GIVEN PROBLEM: Convert all the records below into a JSON list of strings, one string per line, skipping blank lines. Leave the pictures out.

ENTRIES start

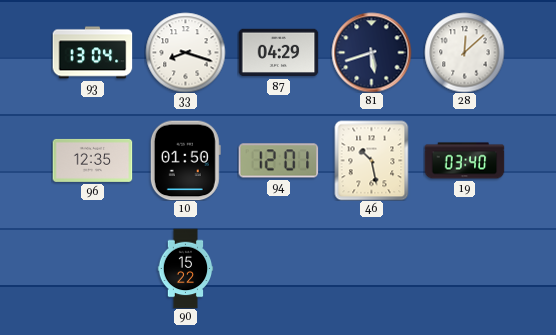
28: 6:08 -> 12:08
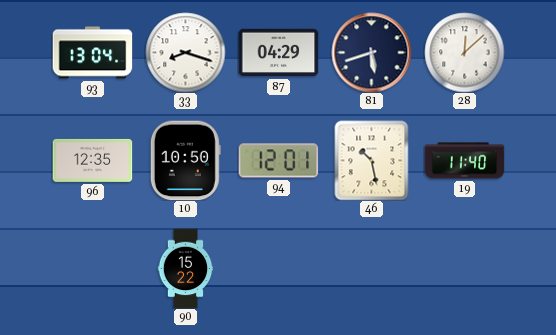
10: 01:50 -> 10:50
19: 03:40 -> 11:40
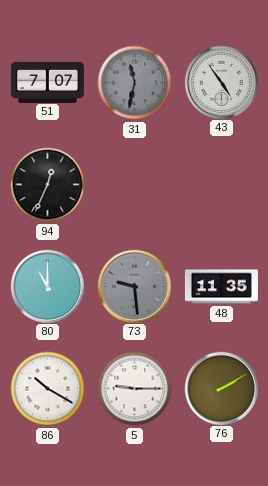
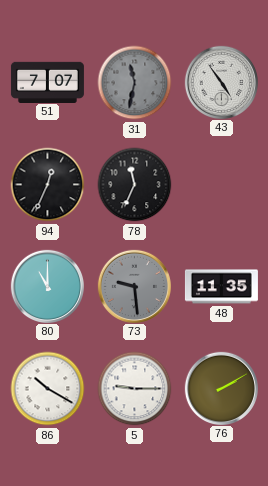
78: none -> 11:34
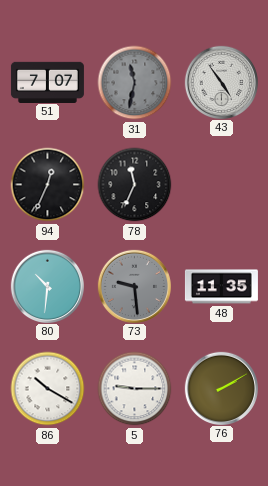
80: 11:00 -> 10:31
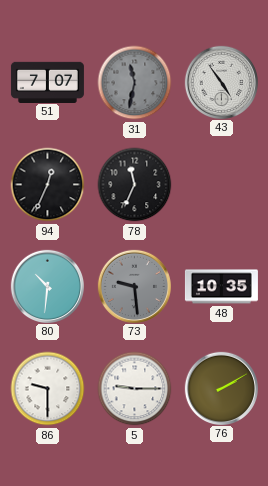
48: 11:35 -> 10:35
86: 10:20 -> 9:30
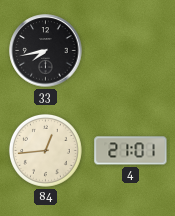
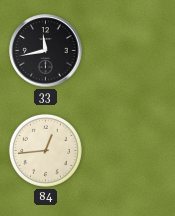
33: 7:43 -> 11:43
4: 21:01 -> none
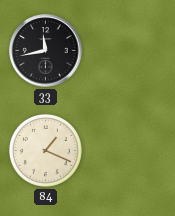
84: 12:44 -> 1:19
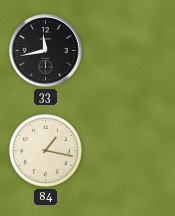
84: 1:19 -> 1:17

ENTRIES end

RESPONSE:
[
  "28: 6:08 -> 12:08",
  "10: 01:50 -> 10:50",
  "19: 03:40 -> 11:40",
  "78: none -> 11:34",
  "80: 11:00 -> 10:31",
  "48: 11:35 -> 10:35",
  "86: 10:20 -> 9:30",
  "33: 7:43 -> 11:43",
  "4: 21:01 -> none",
  "84: 12:44 -> 1:19",
  "84: 1:19 -> 1:17"
]